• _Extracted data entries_
------------------------------------------------
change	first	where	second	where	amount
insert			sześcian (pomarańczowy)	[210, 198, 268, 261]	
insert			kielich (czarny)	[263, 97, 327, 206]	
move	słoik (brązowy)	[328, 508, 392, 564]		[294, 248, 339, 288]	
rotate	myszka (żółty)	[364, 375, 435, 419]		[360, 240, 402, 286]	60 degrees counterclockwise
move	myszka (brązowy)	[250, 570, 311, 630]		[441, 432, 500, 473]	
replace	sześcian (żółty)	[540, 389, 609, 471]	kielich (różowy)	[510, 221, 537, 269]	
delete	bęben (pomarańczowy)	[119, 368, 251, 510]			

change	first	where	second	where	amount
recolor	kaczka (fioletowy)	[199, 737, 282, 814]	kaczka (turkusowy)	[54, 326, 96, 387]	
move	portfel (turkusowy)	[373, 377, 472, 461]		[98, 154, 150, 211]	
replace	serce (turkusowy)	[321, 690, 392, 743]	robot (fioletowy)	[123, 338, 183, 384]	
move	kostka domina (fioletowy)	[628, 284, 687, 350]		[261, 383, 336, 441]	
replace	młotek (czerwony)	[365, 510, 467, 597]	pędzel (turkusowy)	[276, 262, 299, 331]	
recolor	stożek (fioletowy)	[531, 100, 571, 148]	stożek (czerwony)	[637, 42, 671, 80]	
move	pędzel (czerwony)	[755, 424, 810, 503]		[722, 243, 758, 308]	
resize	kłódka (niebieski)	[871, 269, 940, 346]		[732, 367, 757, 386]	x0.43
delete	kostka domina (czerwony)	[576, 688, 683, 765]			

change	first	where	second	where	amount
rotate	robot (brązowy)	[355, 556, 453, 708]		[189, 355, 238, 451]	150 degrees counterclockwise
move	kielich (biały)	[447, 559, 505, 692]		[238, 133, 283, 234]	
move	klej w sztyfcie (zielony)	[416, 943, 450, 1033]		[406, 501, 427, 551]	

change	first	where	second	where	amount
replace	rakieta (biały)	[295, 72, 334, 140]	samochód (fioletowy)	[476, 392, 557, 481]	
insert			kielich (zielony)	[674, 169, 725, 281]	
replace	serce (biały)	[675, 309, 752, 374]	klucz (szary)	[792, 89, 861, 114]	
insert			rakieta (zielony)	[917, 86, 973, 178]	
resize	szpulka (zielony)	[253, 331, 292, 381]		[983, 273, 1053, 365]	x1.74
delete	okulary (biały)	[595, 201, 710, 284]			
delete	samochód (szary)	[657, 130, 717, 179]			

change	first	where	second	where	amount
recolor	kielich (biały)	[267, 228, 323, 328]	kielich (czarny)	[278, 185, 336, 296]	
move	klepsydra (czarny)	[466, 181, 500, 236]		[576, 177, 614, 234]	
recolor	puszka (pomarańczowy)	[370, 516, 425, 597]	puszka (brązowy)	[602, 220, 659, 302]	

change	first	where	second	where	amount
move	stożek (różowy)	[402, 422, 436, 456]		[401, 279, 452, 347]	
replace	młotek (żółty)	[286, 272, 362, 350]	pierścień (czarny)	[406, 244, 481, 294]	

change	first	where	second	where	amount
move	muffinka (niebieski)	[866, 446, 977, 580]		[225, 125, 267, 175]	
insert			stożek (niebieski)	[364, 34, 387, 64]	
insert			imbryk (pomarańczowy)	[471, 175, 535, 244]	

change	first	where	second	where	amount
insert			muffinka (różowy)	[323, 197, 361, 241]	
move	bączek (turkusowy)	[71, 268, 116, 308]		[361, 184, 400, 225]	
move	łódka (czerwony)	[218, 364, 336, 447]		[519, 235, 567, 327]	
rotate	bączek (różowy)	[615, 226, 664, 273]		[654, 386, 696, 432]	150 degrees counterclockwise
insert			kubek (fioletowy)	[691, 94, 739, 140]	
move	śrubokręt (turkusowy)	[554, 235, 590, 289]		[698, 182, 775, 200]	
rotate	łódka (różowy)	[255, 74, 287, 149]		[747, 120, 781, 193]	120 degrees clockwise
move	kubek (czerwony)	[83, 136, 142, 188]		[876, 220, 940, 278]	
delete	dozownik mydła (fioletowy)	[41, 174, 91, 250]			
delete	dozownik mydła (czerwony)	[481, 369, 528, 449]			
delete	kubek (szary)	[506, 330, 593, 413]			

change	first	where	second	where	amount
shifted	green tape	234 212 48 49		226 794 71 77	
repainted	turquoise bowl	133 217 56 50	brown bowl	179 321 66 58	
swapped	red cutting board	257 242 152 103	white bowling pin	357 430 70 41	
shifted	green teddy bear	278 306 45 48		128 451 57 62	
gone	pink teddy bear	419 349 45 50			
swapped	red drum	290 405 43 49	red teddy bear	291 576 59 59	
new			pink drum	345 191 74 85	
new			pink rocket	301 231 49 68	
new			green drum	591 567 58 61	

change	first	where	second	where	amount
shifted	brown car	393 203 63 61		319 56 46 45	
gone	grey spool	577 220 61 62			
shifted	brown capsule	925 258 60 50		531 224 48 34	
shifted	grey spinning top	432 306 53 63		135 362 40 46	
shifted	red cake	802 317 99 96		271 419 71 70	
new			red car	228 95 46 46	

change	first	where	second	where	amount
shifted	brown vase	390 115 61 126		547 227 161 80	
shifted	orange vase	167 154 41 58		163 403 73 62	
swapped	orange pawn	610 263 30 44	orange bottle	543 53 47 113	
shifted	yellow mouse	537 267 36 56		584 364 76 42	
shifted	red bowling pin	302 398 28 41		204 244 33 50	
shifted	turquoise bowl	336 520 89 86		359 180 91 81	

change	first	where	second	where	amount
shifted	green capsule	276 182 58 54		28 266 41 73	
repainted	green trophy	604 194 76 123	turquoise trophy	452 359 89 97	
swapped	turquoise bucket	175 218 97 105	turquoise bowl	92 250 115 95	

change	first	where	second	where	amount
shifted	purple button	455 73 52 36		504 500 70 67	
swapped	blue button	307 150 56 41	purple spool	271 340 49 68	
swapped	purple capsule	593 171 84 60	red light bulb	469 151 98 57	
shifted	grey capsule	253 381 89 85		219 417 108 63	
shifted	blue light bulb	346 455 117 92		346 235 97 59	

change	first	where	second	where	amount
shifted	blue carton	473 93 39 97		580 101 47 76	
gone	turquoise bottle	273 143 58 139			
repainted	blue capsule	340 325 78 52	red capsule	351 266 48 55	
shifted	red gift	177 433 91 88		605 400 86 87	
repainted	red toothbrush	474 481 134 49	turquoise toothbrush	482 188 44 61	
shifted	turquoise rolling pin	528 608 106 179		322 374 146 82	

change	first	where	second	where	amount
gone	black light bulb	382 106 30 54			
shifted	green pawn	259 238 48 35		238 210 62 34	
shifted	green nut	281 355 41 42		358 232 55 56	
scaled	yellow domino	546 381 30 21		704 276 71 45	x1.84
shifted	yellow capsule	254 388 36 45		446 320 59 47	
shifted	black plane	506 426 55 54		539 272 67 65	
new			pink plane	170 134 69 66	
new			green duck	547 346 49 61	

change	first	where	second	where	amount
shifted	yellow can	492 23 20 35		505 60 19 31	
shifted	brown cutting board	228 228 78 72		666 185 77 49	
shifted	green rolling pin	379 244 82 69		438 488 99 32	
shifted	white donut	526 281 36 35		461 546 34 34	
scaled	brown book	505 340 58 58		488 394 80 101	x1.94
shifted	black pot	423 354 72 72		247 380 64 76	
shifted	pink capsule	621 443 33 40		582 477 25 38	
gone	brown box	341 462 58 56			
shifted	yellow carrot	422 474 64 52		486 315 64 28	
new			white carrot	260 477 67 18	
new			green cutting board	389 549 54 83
------------------------------------------------
• _Task brief_
Reproduce the entries above in full, so that each one reads exactly as before.

• _Answer_
change	first	where	second	where	amount
insert			sześcian (pomarańczowy)	[210, 198, 268, 261]	
insert			kielich (czarny)	[263, 97, 327, 206]	
move	słoik (brązowy)	[328, 508, 392, 564]		[294, 248, 339, 288]	
rotate	myszka (żółty)	[364, 375, 435, 419]		[360, 240, 402, 286]	60 degrees counterclockwise
move	myszka (brązowy)	[250, 570, 311, 630]		[441, 432, 500, 473]	
replace	sześcian (żółty)	[540, 389, 609, 471]	kielich (różowy)	[510, 221, 537, 269]	
delete	bęben (pomarańczowy)	[119, 368, 251, 510]			

change	first	where	second	where	amount
recolor	kaczka (fioletowy)	[199, 737, 282, 814]	kaczka (turkusowy)	[54, 326, 96, 387]	
move	portfel (turkusowy)	[373, 377, 472, 461]		[98, 154, 150, 211]	
replace	serce (turkusowy)	[321, 690, 392, 743]	robot (fioletowy)	[123, 338, 183, 384]	
move	kostka domina (fioletowy)	[628, 284, 687, 350]		[261, 383, 336, 441]	
replace	młotek (czerwony)	[365, 510, 467, 597]	pędzel (turkusowy)	[276, 262, 299, 331]	
recolor	stożek (fioletowy)	[531, 100, 571, 148]	stożek (czerwony)	[637, 42, 671, 80]	
move	pędzel (czerwony)	[755, 424, 810, 503]		[722, 243, 758, 308]	
resize	kłódka (niebieski)	[871, 269, 940, 346]		[732, 367, 757, 386]	x0.43
delete	kostka domina (czerwony)	[576, 688, 683, 765]			

change	first	where	second	where	amount
rotate	robot (brązowy)	[355, 556, 453, 708]		[189, 355, 238, 451]	150 degrees counterclockwise
move	kielich (biały)	[447, 559, 505, 692]		[238, 133, 283, 234]	
move	klej w sztyfcie (zielony)	[416, 943, 450, 1033]		[406, 501, 427, 551]	

change	first	where	second	where	amount
replace	rakieta (biały)	[295, 72, 334, 140]	samochód (fioletowy)	[476, 392, 557, 481]	
insert			kielich (zielony)	[674, 169, 725, 281]	
replace	serce (biały)	[675, 309, 752, 374]	klucz (szary)	[792, 89, 861, 114]	
insert			rakieta (zielony)	[917, 86, 973, 178]	
resize	szpulka (zielony)	[253, 331, 292, 381]		[983, 273, 1053, 365]	x1.74
delete	okulary (biały)	[595, 201, 710, 284]			
delete	samochód (szary)	[657, 130, 717, 179]			

change	first	where	second	where	amount
recolor	kielich (biały)	[267, 228, 323, 328]	kielich (czarny)	[278, 185, 336, 296]	
move	klepsydra (czarny)	[466, 181, 500, 236]		[576, 177, 614, 234]	
recolor	puszka (pomarańczowy)	[370, 516, 425, 597]	puszka (brązowy)	[602, 220, 659, 302]	

change	first	where	second	where	amount
move	stożek (różowy)	[402, 422, 436, 456]		[401, 279, 452, 347]	
replace	młotek (żółty)	[286, 272, 362, 350]	pierścień (czarny)	[406, 244, 481, 294]	

change	first	where	second	where	amount
move	muffinka (niebieski)	[866, 446, 977, 580]		[225, 125, 267, 175]	
insert			stożek (niebieski)	[364, 34, 387, 64]	
insert			imbryk (pomarańczowy)	[471, 175, 535, 244]	

change	first	where	second	where	amount
insert			muffinka (różowy)	[323, 197, 361, 241]	
move	bączek (turkusowy)	[71, 268, 116, 308]		[361, 184, 400, 225]	
move	łódka (czerwony)	[218, 364, 336, 447]		[519, 235, 567, 327]	
rotate	bączek (różowy)	[615, 226, 664, 273]		[654, 386, 696, 432]	150 degrees counterclockwise
insert			kubek (fioletowy)	[691, 94, 739, 140]	
move	śrubokręt (turkusowy)	[554, 235, 590, 289]		[698, 182, 775, 200]	
rotate	łódka (różowy)	[255, 74, 287, 149]		[747, 120, 781, 193]	120 degrees clockwise
move	kubek (czerwony)	[83, 136, 142, 188]		[876, 220, 940, 278]	
delete	dozownik mydła (fioletowy)	[41, 174, 91, 250]			
delete	dozownik mydła (czerwony)	[481, 369, 528, 449]			
delete	kubek (szary)	[506, 330, 593, 413]			

change	first	where	second	where	amount
shifted	green tape	234 212 48 49		226 794 71 77	
repainted	turquoise bowl	133 217 56 50	brown bowl	179 321 66 58	
swapped	red cutting board	257 242 152 103	white bowling pin	357 430 70 41	
shifted	green teddy bear	278 306 45 48		128 451 57 62	
gone	pink teddy bear	419 349 45 50			
swapped	red drum	290 405 43 49	red teddy bear	291 576 59 59	
new			pink drum	345 191 74 85	
new			pink rocket	301 231 49 68	
new			green drum	591 567 58 61	

change	first	where	second	where	amount
shifted	brown car	393 203 63 61		319 56 46 45	
gone	grey spool	577 220 61 62			
shifted	brown capsule	925 258 60 50		531 224 48 34	
shifted	grey spinning top	432 306 53 63		135 362 40 46	
shifted	red cake	802 317 99 96		271 419 71 70	
new			red car	228 95 46 46	

change	first	where	second	where	amount
shifted	brown vase	390 115 61 126		547 227 161 80	
shifted	orange vase	167 154 41 58		163 403 73 62	
swapped	orange pawn	610 263 30 44	orange bottle	543 53 47 113	
shifted	yellow mouse	537 267 36 56		584 364 76 42	
shifted	red bowling pin	302 398 28 41		204 244 33 50	
shifted	turquoise bowl	336 520 89 86		359 180 91 81	

change	first	where	second	where	amount
shifted	green capsule	276 182 58 54		28 266 41 73	
repainted	green trophy	604 194 76 123	turquoise trophy	452 359 89 97	
swapped	turquoise bucket	175 218 97 105	turquoise bowl	92 250 115 95	

change	first	where	second	where	amount
shifted	purple button	455 73 52 36		504 500 70 67	
swapped	blue button	307 150 56 41	purple spool	271 340 49 68	
swapped	purple capsule	593 171 84 60	red light bulb	469 151 98 57	
shifted	grey capsule	253 381 89 85		219 417 108 63	
shifted	blue light bulb	346 455 117 92		346 235 97 59	

change	first	where	second	where	amount
shifted	blue carton	473 93 39 97		580 101 47 76	
gone	turquoise bottle	273 143 58 139			
repainted	blue capsule	340 325 78 52	red capsule	351 266 48 55	
shifted	red gift	177 433 91 88		605 400 86 87	
repainted	red toothbrush	474 481 134 49	turquoise toothbrush	482 188 44 61	
shifted	turquoise rolling pin	528 608 106 179		322 374 146 82	

change	first	where	second	where	amount
gone	black light bulb	382 106 30 54			
shifted	green pawn	259 238 48 35		238 210 62 34	
shifted	green nut	281 355 41 42		358 232 55 56	
scaled	yellow domino	546 381 30 21		704 276 71 45	x1.84
shifted	yellow capsule	254 388 36 45		446 320 59 47	
shifted	black plane	506 426 55 54		539 272 67 65	
new			pink plane	170 134 69 66	
new			green duck	547 346 49 61	

change	first	where	second	where	amount
shifted	yellow can	492 23 20 35		505 60 19 31	
shifted	brown cutting board	228 228 78 72		666 185 77 49	
shifted	green rolling pin	379 244 82 69		438 488 99 32	
shifted	white donut	526 281 36 35		461 546 34 34	
scaled	brown book	505 340 58 58		488 394 80 101	x1.94
shifted	black pot	423 354 72 72		247 380 64 76	
shifted	pink capsule	621 443 33 40		582 477 25 38	
gone	brown box	341 462 58 56			
shifted	yellow carrot	422 474 64 52		486 315 64 28	
new			white carrot	260 477 67 18	
new			green cutting board	389 549 54 83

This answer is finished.